#### EXTRACTED MATERIAL

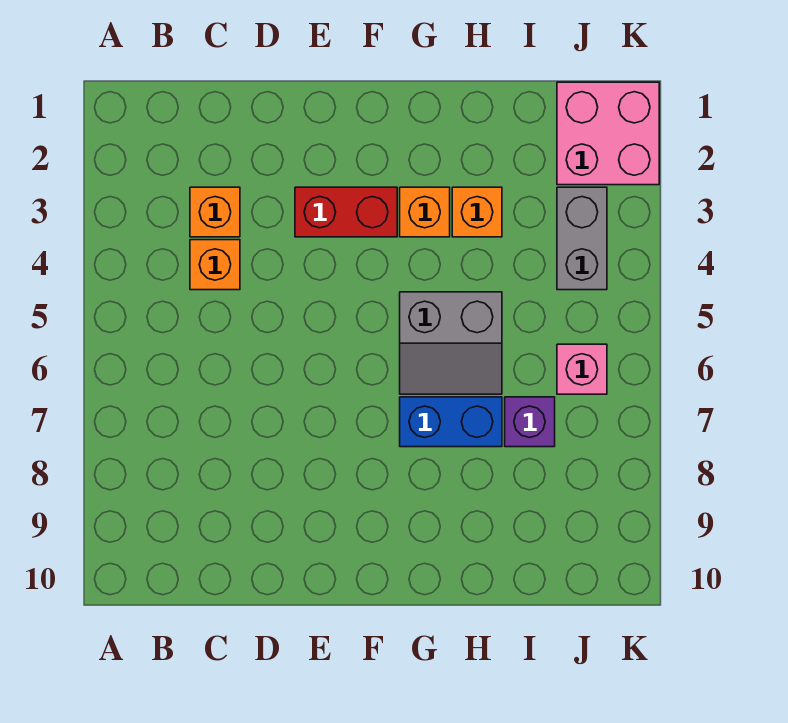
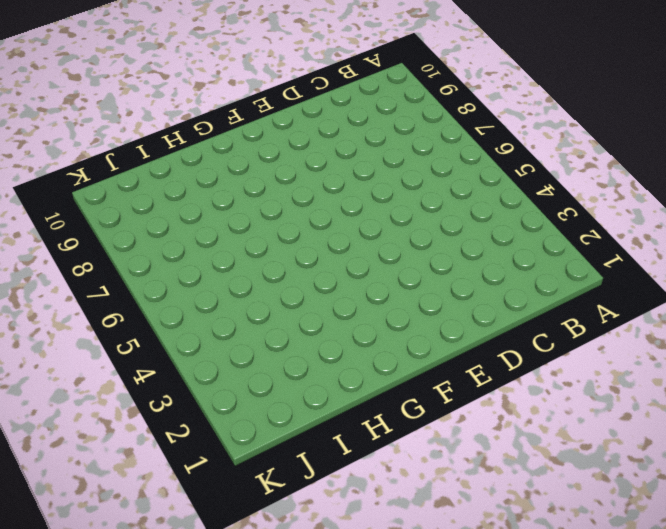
none -> orange brick C3 level 1
none -> orange brick C4 level 1

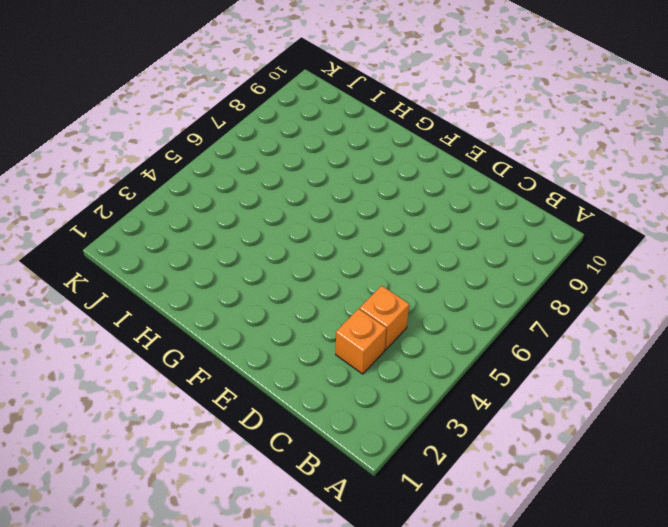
none -> red brick E3:F3 level 1
none -> orange brick G3 level 1

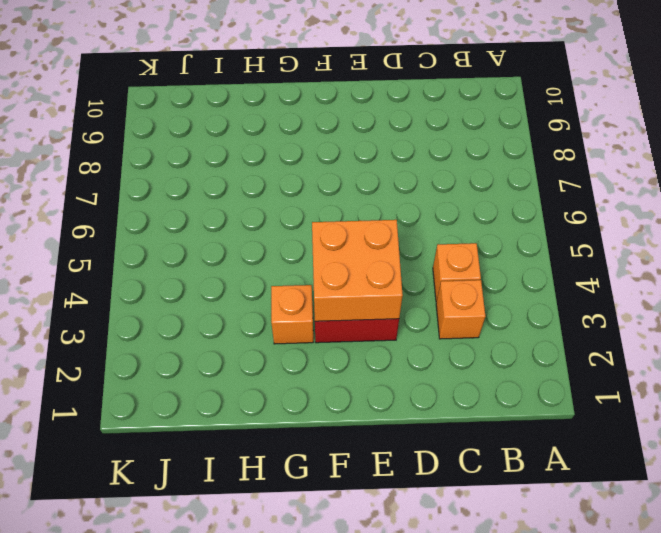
orange brick E3:F4 level 2 -> none
none -> grey slope G5:H6 level 1 top 5
none -> blue brick G7:H7 level 1

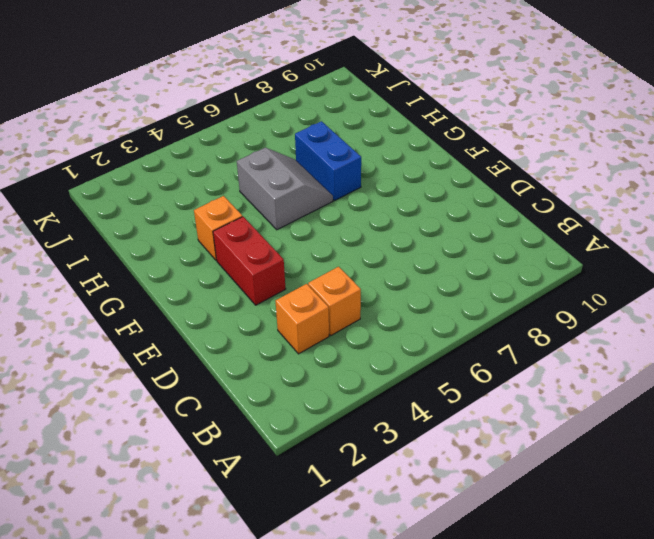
none -> orange brick H3 level 1
none -> purple brick I7 level 1

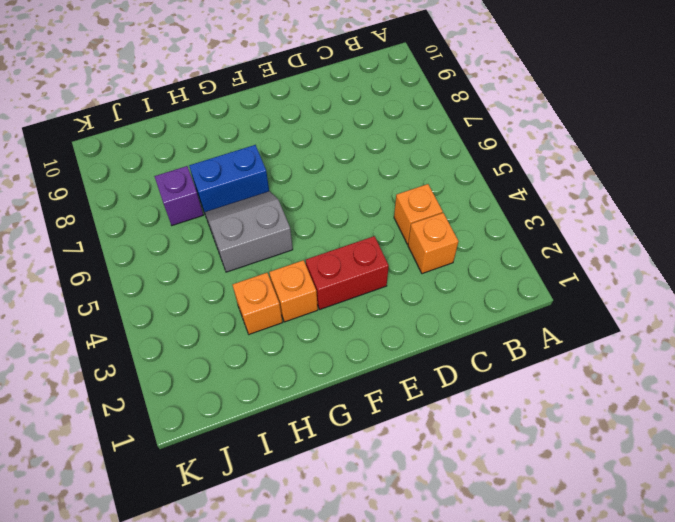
none -> pink brick J1:K2 level 1
none -> grey brick J3:J4 level 1

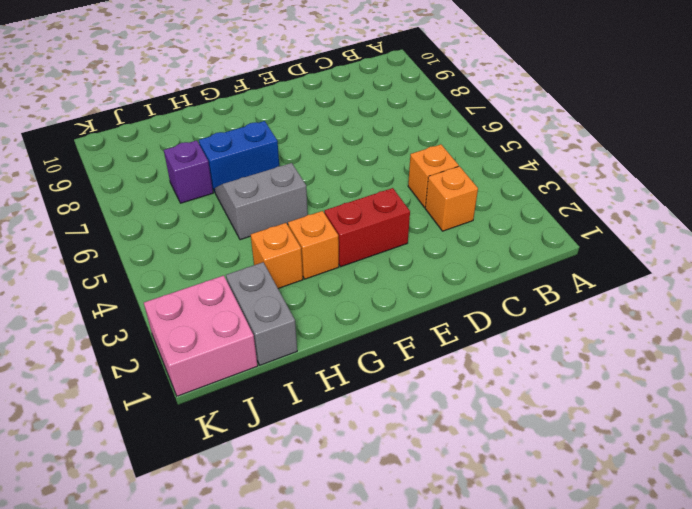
grey brick I1:I2 level 1 -> grey brick J3:J4 level 1
none -> pink brick J6 level 1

########

__WHAT THE TASK ASKS__.
Skip every picture, and give the rest of the material above again exactly.

__RESULT OF THE TASK__.
none -> orange brick C3 level 1
none -> orange brick C4 level 1

none -> red brick E3:F3 level 1
none -> orange brick G3 level 1

orange brick E3:F4 level 2 -> none
none -> grey slope G5:H6 level 1 top 5
none -> blue brick G7:H7 level 1

none -> orange brick H3 level 1
none -> purple brick I7 level 1

none -> pink brick J1:K2 level 1
none -> grey brick J3:J4 level 1

grey brick I1:I2 level 1 -> grey brick J3:J4 level 1
none -> pink brick J6 level 1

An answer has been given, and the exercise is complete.